(Records shown Opens)
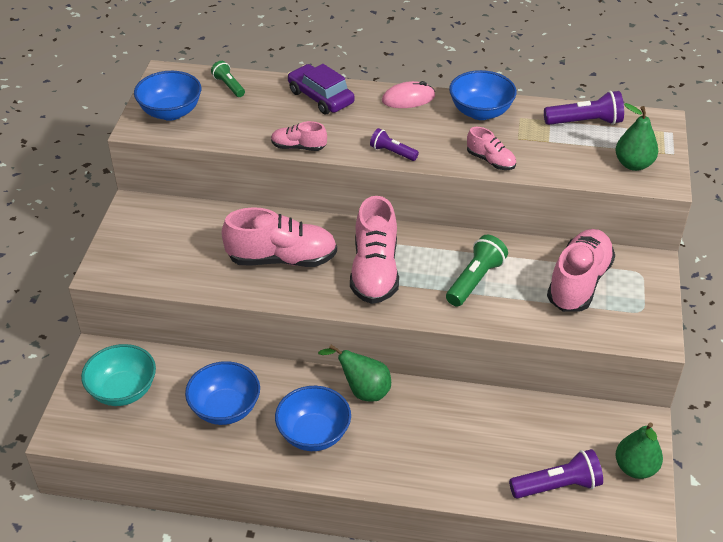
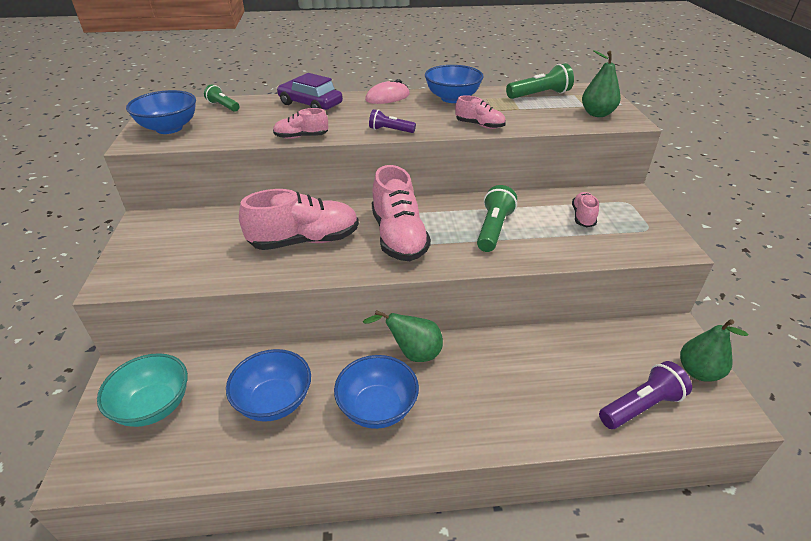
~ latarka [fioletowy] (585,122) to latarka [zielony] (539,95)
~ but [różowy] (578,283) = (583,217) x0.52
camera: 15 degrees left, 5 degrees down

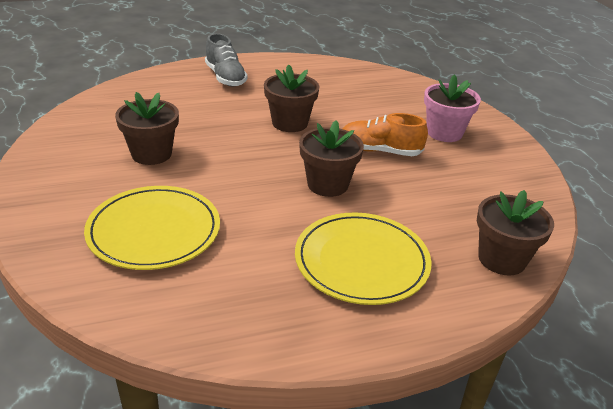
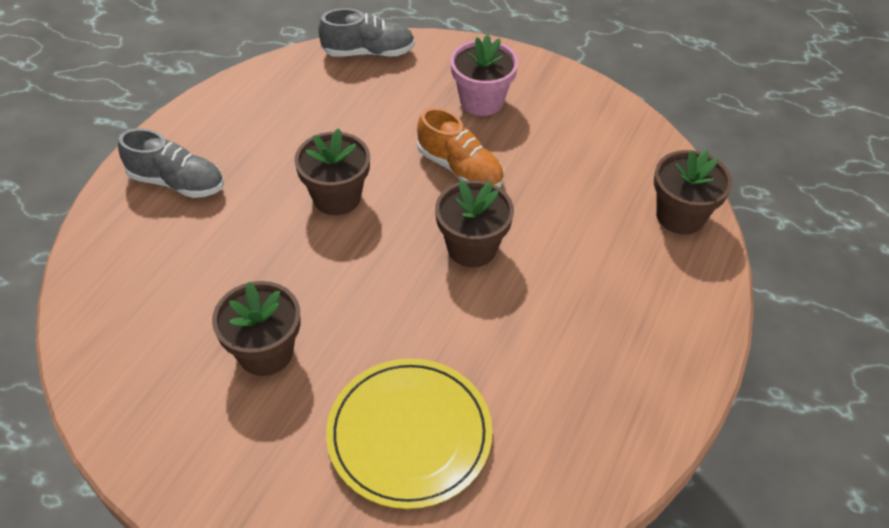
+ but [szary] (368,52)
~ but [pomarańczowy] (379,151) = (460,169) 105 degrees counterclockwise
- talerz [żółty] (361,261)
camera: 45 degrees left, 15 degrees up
(Records shown Closes)
Whenever a line in the material above holds the string "degrees", copy that line in full.

camera: 15 degrees left, 5 degrees down
~ but [pomarańczowy] (379,151) = (460,169) 105 degrees counterclockwise
camera: 45 degrees left, 15 degrees up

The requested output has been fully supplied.